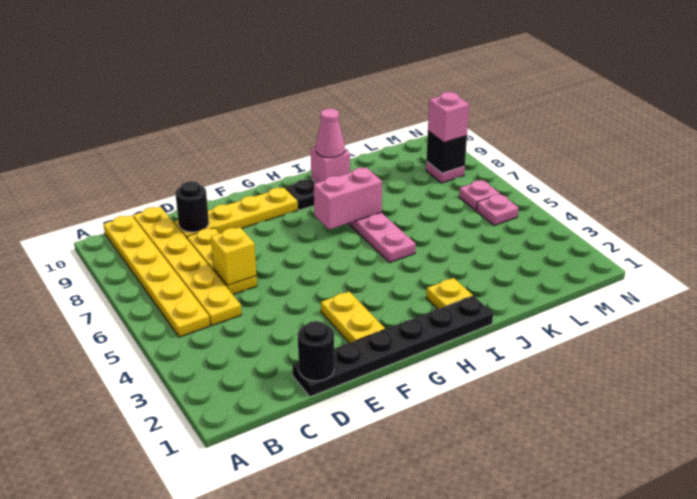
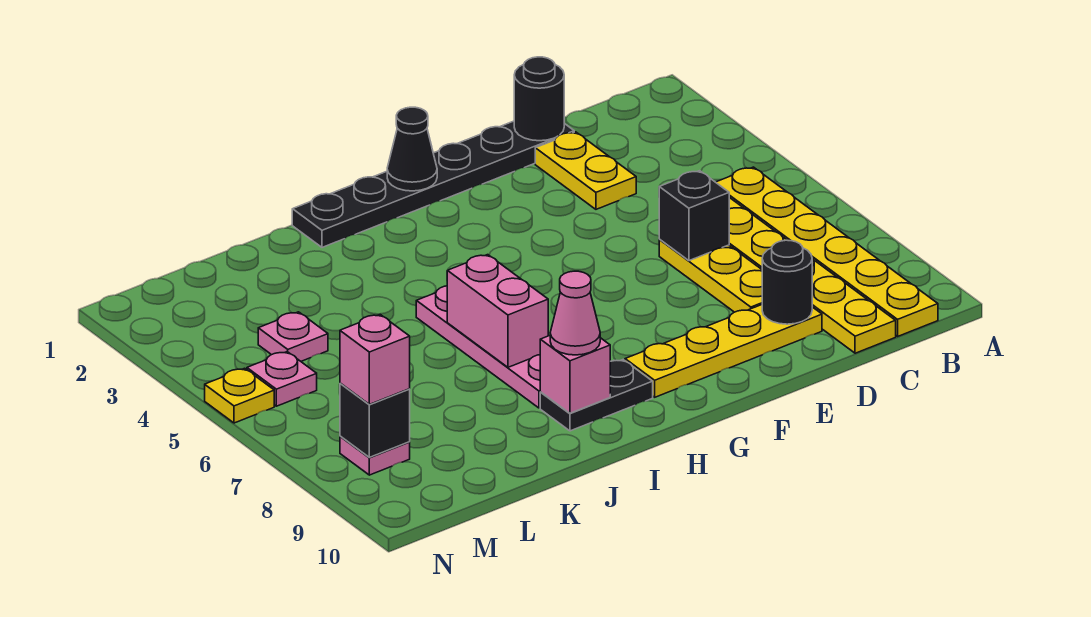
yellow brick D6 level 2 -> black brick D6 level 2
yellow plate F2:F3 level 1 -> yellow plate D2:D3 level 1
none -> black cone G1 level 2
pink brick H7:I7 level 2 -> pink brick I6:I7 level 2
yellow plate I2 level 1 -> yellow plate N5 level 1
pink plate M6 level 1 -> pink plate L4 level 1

--

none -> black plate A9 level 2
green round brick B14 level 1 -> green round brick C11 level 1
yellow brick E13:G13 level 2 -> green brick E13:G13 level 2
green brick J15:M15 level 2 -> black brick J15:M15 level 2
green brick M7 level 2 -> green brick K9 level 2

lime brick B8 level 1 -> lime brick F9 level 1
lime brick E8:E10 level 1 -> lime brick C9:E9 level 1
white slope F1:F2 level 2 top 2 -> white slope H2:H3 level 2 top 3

--

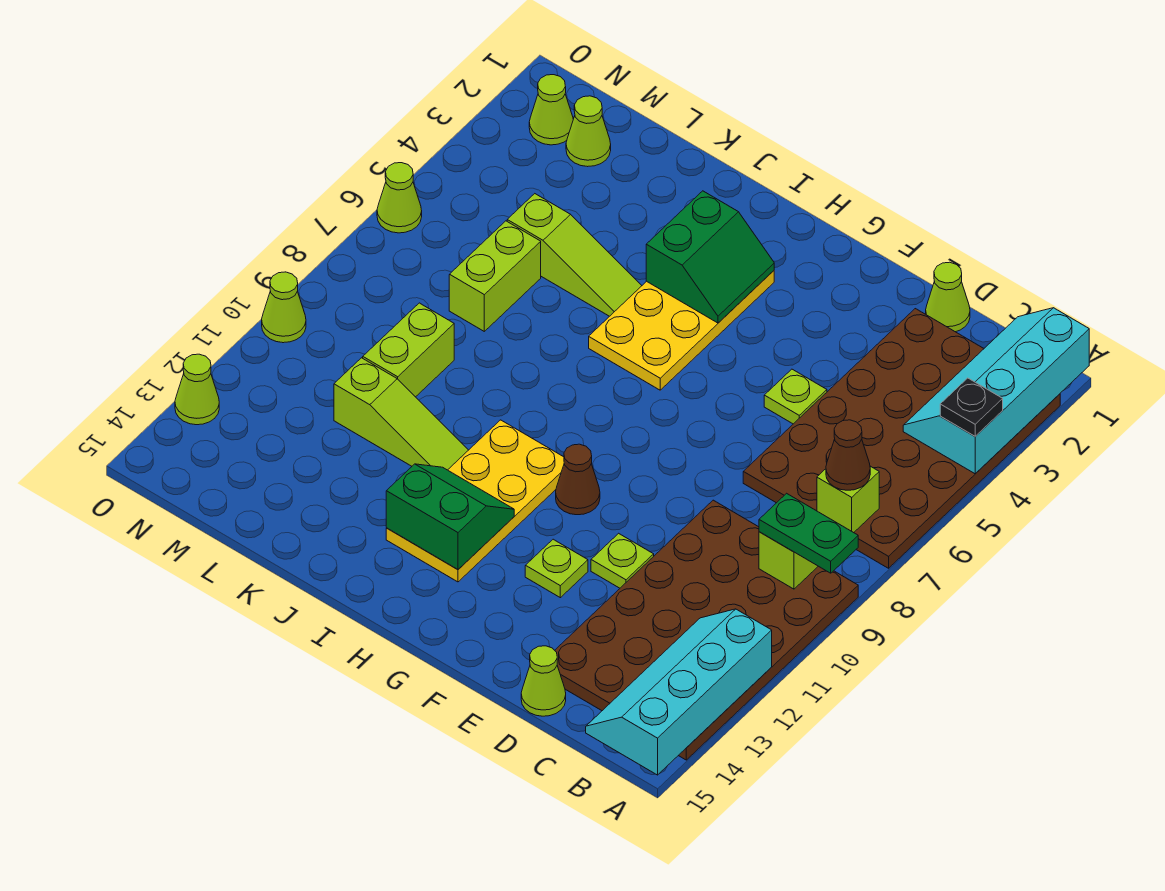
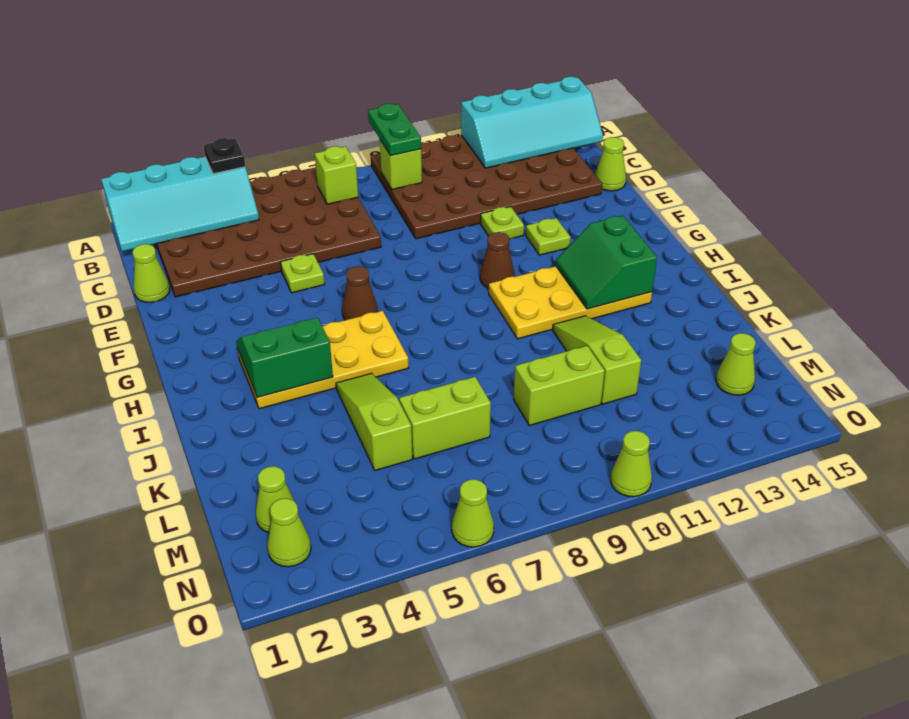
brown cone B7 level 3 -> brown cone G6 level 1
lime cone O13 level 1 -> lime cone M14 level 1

§ **WHAT YOU NEED TO DO**:
Take the lines above from the one containing "yellow brick D6" down to the one containing "pink plate M6", and transcribe them exactly, both ends included.

§ **SOLUTION FOR THIS EXERCISE**:
yellow brick D6 level 2 -> black brick D6 level 2
yellow plate F2:F3 level 1 -> yellow plate D2:D3 level 1
none -> black cone G1 level 2
pink brick H7:I7 level 2 -> pink brick I6:I7 level 2
yellow plate I2 level 1 -> yellow plate N5 level 1
pink plate M6 level 1 -> pink plate L4 level 1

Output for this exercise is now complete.